**Assignment**
Begin at the line that holds "freezer: (596, 642) -> (442, 116), moved" and copy each line exactly until the data below ends, including that last line but no pictures.
══════════
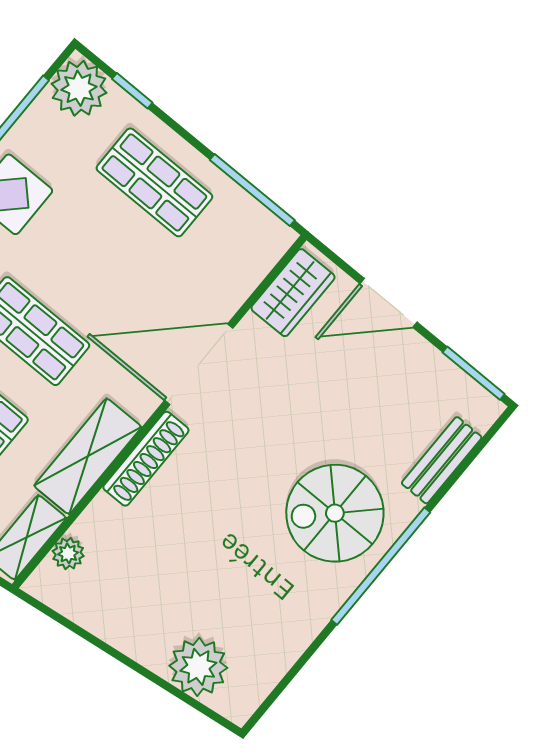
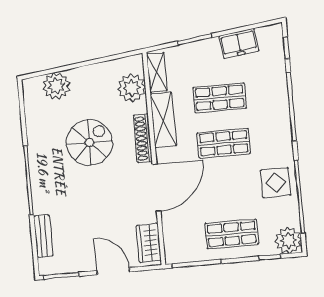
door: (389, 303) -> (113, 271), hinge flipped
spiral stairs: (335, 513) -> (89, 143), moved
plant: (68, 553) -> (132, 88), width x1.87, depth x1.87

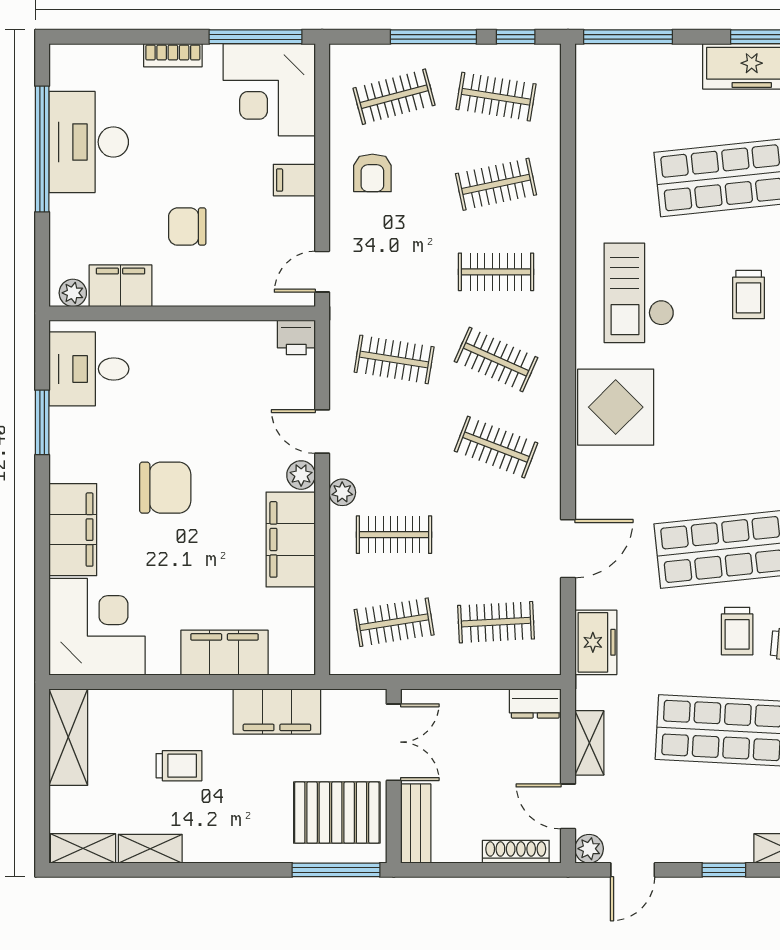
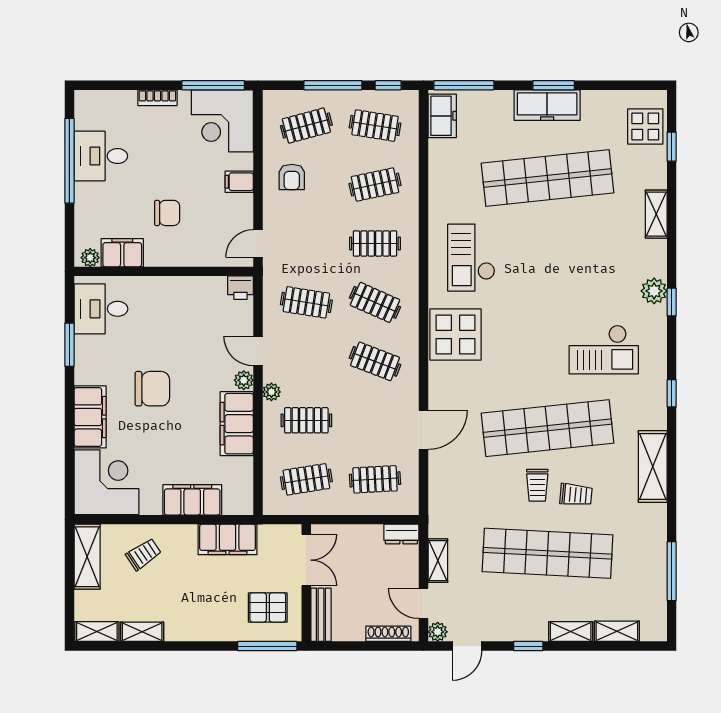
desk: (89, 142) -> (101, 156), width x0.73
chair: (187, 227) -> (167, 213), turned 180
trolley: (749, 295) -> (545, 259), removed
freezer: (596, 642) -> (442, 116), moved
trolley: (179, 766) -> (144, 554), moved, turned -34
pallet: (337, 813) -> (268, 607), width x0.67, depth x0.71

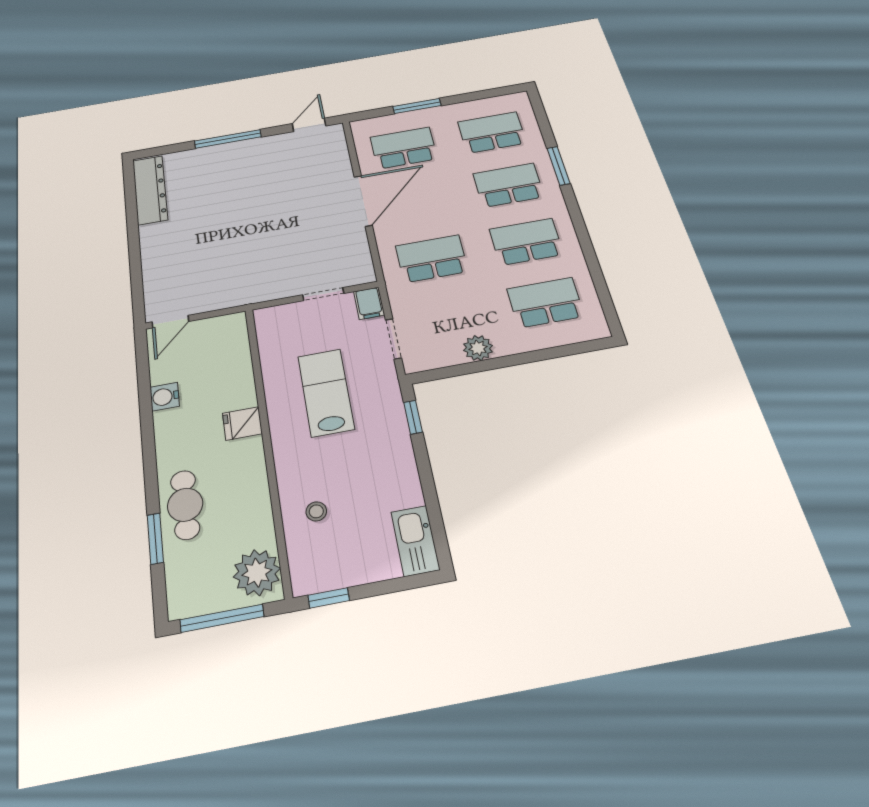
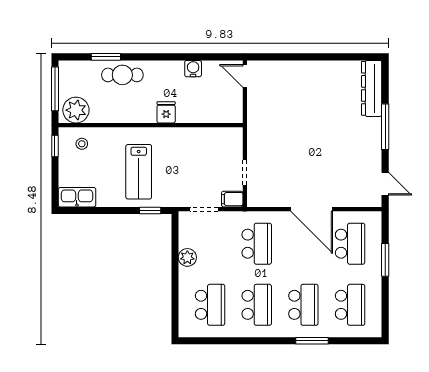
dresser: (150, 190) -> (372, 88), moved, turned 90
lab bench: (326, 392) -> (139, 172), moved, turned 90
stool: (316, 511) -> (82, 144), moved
══════════
**Answer**
freezer: (596, 642) -> (442, 116), moved
trolley: (179, 766) -> (144, 554), moved, turned -34
pallet: (337, 813) -> (268, 607), width x0.67, depth x0.71

dresser: (150, 190) -> (372, 88), moved, turned 90
lab bench: (326, 392) -> (139, 172), moved, turned 90
stool: (316, 511) -> (82, 144), moved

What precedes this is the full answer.